Extracted records
Content starts
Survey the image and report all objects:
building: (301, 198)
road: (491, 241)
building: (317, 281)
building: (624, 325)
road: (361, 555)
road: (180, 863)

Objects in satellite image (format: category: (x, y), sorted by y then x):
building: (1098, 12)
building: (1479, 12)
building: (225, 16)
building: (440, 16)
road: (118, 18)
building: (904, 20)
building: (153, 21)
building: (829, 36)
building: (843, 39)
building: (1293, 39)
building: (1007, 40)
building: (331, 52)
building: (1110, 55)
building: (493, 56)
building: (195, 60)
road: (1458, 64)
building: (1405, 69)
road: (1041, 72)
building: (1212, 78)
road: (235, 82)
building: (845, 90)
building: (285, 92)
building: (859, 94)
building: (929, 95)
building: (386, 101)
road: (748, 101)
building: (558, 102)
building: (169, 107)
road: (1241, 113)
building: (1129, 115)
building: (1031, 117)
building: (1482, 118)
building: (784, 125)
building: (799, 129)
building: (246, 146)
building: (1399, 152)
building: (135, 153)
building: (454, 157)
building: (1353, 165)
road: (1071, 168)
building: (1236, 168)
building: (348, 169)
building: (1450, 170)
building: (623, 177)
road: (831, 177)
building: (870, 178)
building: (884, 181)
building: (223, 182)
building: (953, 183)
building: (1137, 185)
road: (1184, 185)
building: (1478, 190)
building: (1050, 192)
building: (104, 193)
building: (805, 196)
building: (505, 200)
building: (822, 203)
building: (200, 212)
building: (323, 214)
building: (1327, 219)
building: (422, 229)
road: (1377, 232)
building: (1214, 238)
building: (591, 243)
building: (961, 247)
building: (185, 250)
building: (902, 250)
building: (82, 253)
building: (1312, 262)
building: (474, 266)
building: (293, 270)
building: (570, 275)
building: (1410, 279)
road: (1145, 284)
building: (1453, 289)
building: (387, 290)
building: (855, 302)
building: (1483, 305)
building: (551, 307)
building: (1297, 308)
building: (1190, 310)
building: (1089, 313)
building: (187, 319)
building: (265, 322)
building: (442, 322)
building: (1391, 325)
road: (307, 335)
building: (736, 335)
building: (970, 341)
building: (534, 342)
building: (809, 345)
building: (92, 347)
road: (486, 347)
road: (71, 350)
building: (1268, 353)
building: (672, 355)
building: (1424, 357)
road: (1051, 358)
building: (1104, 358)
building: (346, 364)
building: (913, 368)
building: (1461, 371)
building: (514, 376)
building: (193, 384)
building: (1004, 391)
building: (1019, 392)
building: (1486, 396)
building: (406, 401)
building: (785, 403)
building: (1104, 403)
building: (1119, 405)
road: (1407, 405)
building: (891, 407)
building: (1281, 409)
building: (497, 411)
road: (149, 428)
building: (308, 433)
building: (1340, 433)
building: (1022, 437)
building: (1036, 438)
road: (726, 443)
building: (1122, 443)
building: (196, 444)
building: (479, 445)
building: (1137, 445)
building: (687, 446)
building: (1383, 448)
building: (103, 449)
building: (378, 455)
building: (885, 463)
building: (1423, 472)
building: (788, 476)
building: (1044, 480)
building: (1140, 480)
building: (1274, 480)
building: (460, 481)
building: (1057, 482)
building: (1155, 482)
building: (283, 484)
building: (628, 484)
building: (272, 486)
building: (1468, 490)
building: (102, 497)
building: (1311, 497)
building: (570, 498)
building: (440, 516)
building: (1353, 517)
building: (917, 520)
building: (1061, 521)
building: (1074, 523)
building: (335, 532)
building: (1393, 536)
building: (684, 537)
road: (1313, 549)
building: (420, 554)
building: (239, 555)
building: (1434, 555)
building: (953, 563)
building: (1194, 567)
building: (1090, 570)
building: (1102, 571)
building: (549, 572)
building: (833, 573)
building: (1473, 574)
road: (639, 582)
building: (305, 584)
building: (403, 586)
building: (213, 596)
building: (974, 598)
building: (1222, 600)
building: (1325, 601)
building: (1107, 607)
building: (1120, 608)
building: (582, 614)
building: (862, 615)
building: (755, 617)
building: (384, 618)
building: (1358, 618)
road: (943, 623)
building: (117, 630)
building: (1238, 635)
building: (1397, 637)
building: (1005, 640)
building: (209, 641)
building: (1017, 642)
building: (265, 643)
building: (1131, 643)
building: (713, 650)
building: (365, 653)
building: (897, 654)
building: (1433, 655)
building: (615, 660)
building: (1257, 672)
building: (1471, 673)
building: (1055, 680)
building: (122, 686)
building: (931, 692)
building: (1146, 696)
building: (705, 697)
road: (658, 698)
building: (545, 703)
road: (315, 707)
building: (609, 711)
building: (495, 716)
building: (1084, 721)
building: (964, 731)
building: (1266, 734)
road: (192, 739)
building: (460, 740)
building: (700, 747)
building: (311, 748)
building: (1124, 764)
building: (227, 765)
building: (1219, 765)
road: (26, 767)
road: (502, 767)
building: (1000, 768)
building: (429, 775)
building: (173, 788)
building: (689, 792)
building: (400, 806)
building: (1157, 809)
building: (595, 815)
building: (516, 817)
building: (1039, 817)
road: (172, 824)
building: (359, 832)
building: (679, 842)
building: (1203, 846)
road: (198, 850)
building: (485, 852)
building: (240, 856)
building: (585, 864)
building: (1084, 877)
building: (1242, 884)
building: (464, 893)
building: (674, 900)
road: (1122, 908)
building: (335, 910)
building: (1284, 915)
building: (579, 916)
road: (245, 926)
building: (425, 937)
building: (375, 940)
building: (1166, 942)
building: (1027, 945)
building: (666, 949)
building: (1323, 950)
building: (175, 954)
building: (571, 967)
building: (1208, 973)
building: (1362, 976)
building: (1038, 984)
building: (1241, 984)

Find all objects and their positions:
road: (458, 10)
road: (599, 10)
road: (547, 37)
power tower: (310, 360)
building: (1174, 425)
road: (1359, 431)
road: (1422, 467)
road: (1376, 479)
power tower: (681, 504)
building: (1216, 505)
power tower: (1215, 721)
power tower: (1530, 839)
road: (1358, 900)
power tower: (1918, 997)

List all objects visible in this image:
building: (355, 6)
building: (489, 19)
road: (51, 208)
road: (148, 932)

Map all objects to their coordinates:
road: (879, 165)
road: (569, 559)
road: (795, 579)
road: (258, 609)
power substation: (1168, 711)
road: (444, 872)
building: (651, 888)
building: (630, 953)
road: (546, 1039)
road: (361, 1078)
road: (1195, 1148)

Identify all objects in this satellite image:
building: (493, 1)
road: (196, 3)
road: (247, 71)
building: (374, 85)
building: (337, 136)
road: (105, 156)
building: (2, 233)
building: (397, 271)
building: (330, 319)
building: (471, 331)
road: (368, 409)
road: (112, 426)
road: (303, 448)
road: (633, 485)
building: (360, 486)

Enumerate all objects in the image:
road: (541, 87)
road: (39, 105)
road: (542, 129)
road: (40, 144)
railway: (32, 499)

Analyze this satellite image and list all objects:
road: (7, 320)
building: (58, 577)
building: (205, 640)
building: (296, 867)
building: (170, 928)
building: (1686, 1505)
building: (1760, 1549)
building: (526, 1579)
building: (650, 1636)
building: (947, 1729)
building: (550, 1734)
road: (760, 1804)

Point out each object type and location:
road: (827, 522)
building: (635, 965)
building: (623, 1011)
Content ends
> [Job]
Your answer must be the lines from the one containing "Analyze this satellite" through the last line of the entries, copied exactly, with no other lines.

> [Result of this task]
Analyze this satellite image and list all objects:
road: (7, 320)
building: (58, 577)
building: (205, 640)
building: (296, 867)
building: (170, 928)
building: (1686, 1505)
building: (1760, 1549)
building: (526, 1579)
building: (650, 1636)
building: (947, 1729)
building: (550, 1734)
road: (760, 1804)

Point out each object type and location:
road: (827, 522)
building: (635, 965)
building: (623, 1011)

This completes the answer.